═════ RECORDED INFORMATION

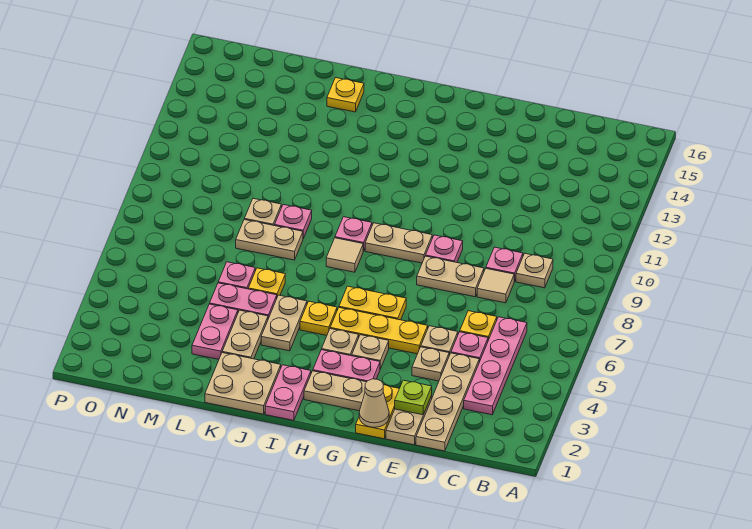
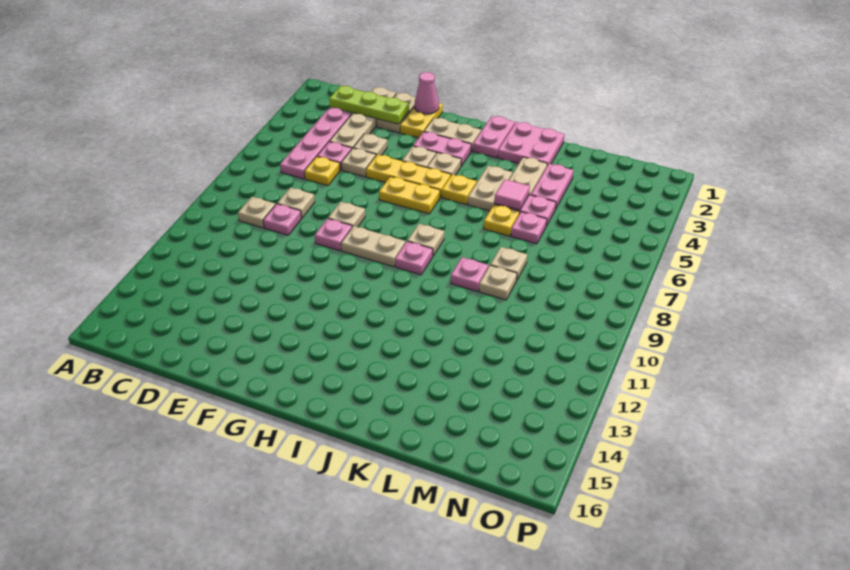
tan tile D8 level 1 -> tan plate D8 level 1
lime plate E2 level 2 -> lime plate C2:E2 level 2
tan plate E8:F8 level 1 -> tan plate F8 level 1
tan cone F1 level 2 -> pink cone F1 level 2
tan tile I8 level 1 -> tan plate I8 level 1
tan plate J1:K2 level 1 -> pink plate J1:K2 level 1
none -> pink tile K5 level 2
tan plate K8:L8 level 1 -> tan plate L8 level 1
yellow plate K15 level 1 -> none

══════════

PROBLEM DETAILS> All of the material must be repeated exactly in the answer, apart from the pictures.

TASK OUTPUT>
tan tile D8 level 1 -> tan plate D8 level 1
lime plate E2 level 2 -> lime plate C2:E2 level 2
tan plate E8:F8 level 1 -> tan plate F8 level 1
tan cone F1 level 2 -> pink cone F1 level 2
tan tile I8 level 1 -> tan plate I8 level 1
tan plate J1:K2 level 1 -> pink plate J1:K2 level 1
none -> pink tile K5 level 2
tan plate K8:L8 level 1 -> tan plate L8 level 1
yellow plate K15 level 1 -> none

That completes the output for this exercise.